[Object matching data]
+ + + +

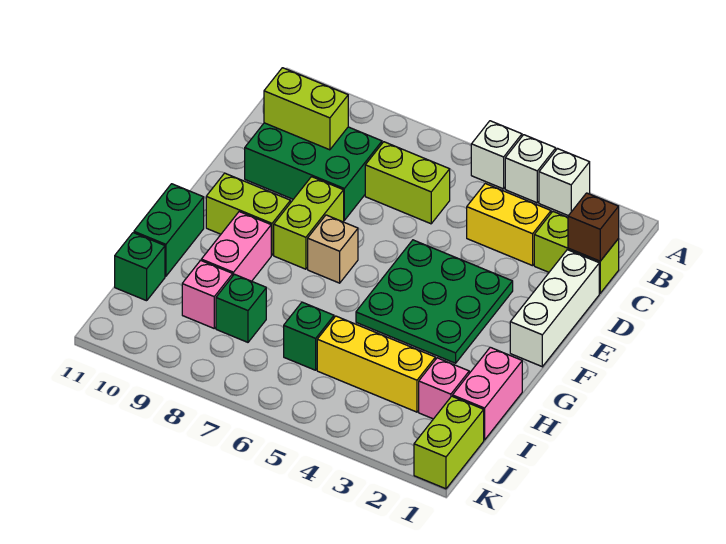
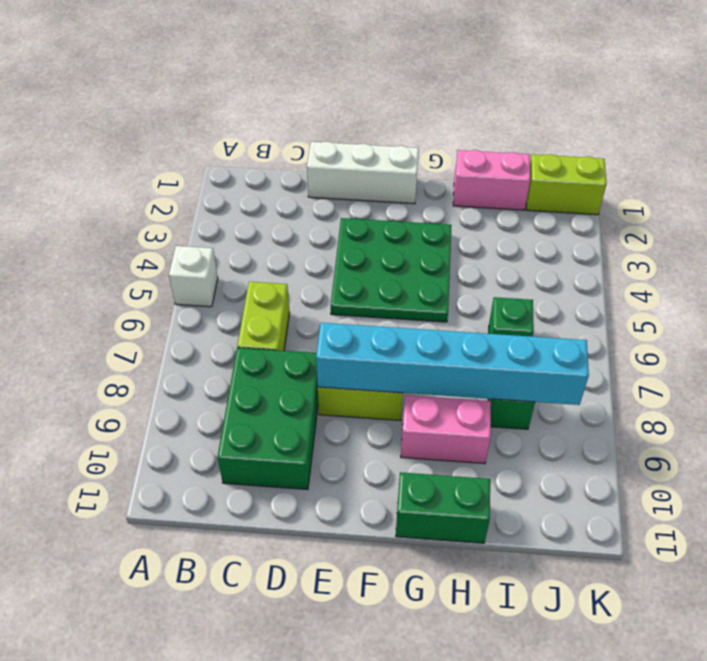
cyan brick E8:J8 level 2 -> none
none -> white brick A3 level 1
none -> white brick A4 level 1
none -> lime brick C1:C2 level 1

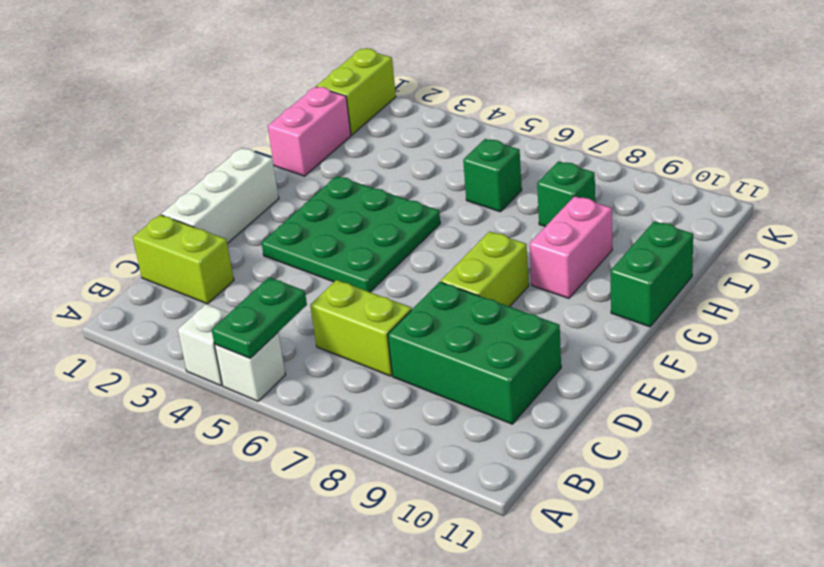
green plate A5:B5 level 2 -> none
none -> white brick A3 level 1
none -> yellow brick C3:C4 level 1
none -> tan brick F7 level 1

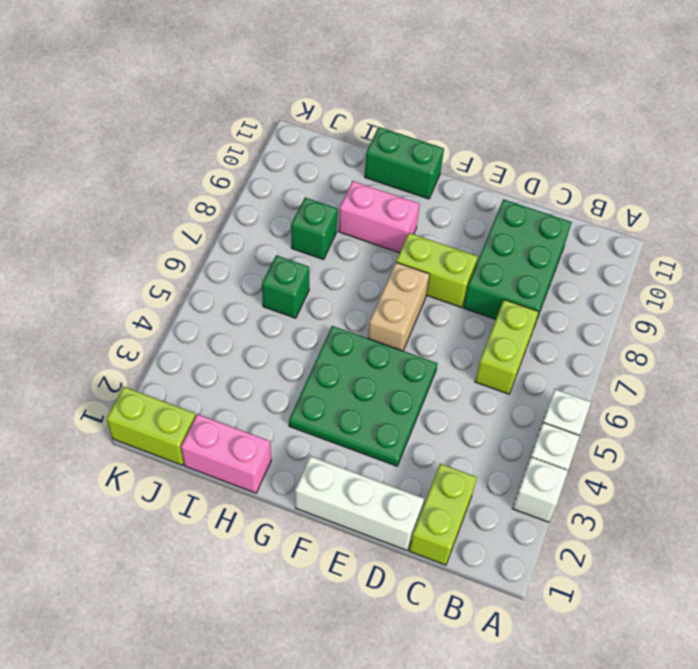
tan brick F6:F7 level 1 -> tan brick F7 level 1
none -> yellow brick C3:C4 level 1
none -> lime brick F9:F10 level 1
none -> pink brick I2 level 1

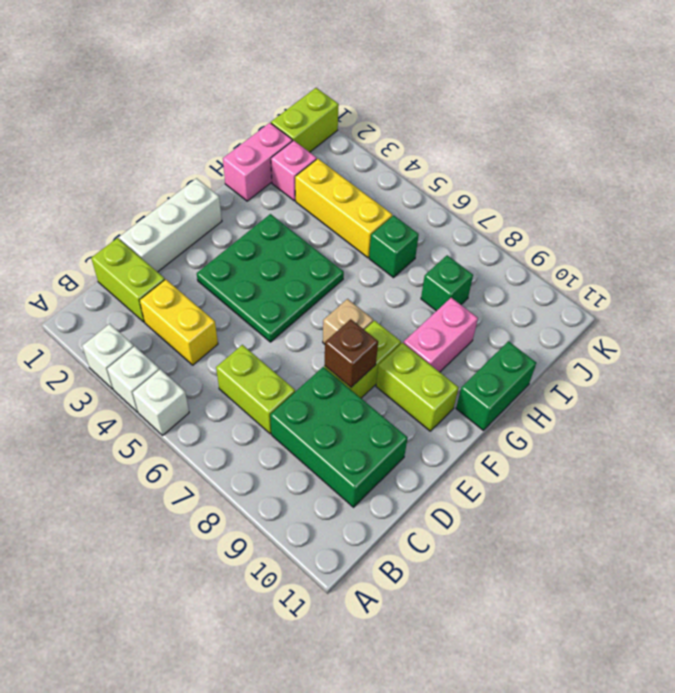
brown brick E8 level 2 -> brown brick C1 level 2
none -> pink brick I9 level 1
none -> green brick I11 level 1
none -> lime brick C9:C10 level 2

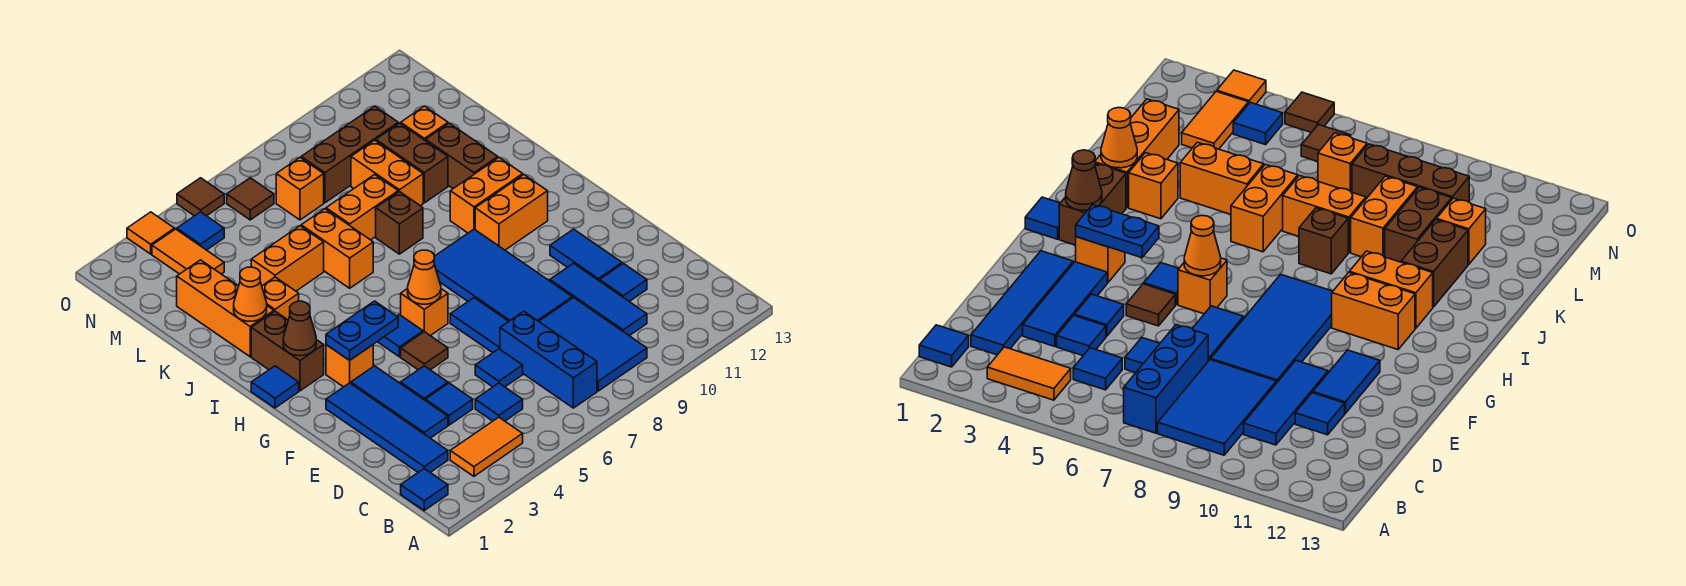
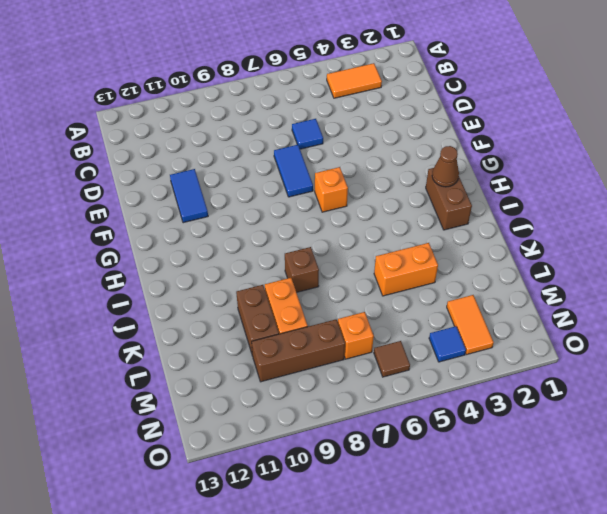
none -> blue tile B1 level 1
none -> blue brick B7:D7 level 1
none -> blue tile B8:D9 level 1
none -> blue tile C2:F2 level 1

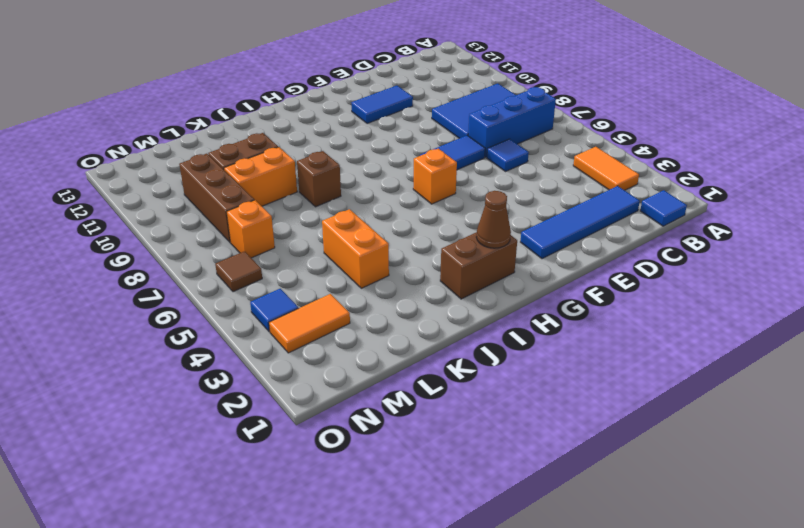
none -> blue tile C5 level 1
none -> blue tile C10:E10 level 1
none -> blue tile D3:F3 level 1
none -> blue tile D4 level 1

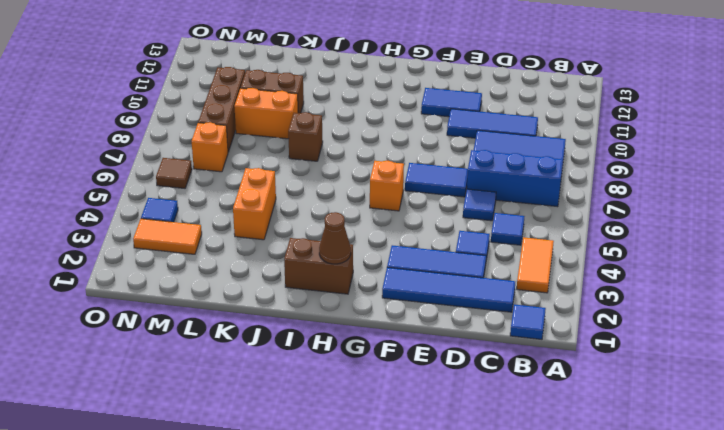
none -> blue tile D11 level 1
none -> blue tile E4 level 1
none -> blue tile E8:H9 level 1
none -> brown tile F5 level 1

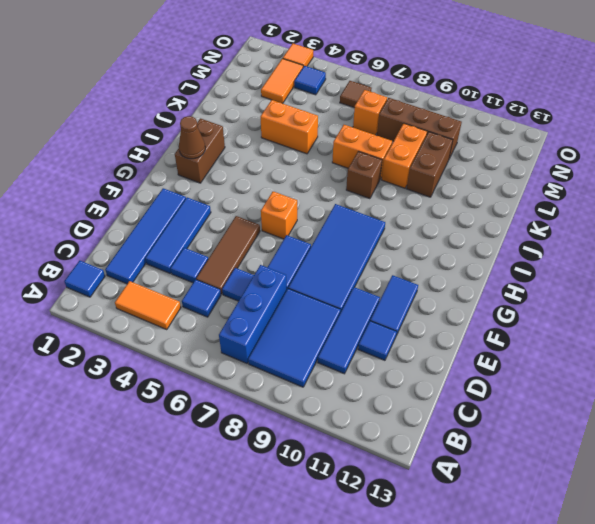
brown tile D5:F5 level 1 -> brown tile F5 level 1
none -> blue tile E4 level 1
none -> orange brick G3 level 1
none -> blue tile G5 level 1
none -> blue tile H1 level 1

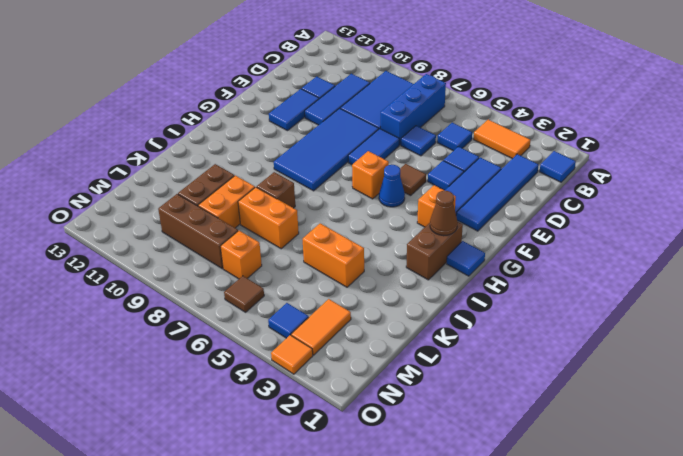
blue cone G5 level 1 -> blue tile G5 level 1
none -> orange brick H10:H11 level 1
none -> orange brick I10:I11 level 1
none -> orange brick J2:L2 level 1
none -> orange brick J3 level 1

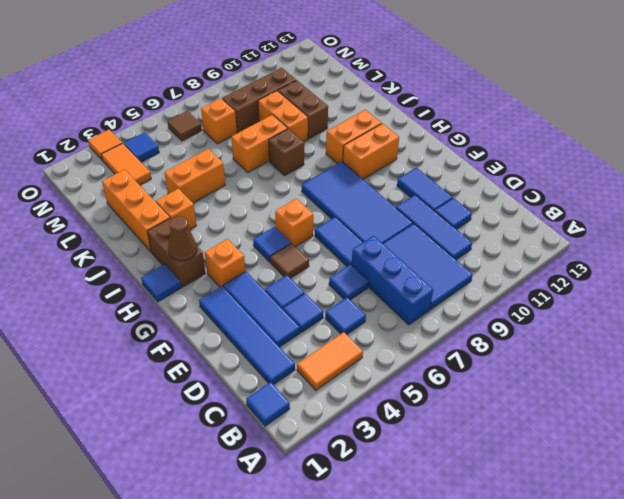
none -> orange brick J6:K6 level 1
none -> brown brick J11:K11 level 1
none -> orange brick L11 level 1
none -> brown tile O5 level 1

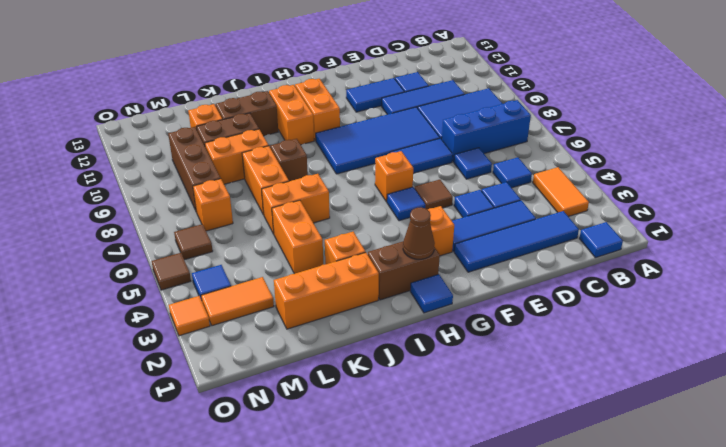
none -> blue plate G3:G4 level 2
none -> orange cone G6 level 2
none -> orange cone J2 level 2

+ + + +

▶ [Task to complete]:
What do the entries above read from the line containing "brown tile D5:F5" through the line containing "none -> orange brick J3 level 1"? Output those lines exactly, both ends included, with the pictures left out.

▶ [Response]:
brown tile D5:F5 level 1 -> brown tile F5 level 1
none -> blue tile E4 level 1
none -> orange brick G3 level 1
none -> blue tile G5 level 1
none -> blue tile H1 level 1

blue cone G5 level 1 -> blue tile G5 level 1
none -> orange brick H10:H11 level 1
none -> orange brick I10:I11 level 1
none -> orange brick J2:L2 level 1
none -> orange brick J3 level 1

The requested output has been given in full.